#### CHALLENGE
Look through the data below and return each line where "section" appears.

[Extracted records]
========
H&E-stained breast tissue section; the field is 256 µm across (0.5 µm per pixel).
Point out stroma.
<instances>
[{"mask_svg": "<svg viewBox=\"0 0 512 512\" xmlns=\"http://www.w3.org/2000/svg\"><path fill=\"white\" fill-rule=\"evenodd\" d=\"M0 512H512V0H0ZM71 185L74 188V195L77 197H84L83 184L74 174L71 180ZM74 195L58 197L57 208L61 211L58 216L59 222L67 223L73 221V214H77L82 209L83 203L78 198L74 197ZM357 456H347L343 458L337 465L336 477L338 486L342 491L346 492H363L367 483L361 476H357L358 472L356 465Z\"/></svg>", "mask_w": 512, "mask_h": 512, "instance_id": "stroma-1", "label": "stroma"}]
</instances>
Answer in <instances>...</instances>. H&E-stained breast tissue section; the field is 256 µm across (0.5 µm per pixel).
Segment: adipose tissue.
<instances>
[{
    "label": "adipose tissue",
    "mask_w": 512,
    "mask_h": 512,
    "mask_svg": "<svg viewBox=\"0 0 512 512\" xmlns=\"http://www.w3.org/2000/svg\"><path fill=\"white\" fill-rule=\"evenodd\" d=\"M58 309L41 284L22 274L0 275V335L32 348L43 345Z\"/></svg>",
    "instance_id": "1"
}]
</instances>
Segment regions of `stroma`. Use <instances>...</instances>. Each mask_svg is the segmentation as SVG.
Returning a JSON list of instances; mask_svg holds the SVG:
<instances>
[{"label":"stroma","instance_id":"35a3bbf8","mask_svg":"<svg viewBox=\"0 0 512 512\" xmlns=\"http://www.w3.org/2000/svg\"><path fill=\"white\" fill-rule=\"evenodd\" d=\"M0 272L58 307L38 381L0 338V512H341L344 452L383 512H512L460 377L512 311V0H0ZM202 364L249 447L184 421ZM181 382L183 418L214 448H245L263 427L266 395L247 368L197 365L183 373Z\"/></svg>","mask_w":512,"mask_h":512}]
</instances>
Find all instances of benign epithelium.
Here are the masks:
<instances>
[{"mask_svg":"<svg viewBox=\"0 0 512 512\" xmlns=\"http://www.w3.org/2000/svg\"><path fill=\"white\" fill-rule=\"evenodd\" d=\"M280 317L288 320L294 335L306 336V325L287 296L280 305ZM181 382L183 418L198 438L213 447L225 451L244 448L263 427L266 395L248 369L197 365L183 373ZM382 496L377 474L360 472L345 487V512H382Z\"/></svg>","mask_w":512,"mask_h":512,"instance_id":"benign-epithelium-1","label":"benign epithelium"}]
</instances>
========
#### ANSWER TO THIS PROBLEM
H&E-stained breast tissue section; the field is 256 µm across (0.5 µm per pixel).
Answer in <instances>...</instances>. H&E-stained breast tissue section; the field is 256 µm across (0.5 µm per pixel).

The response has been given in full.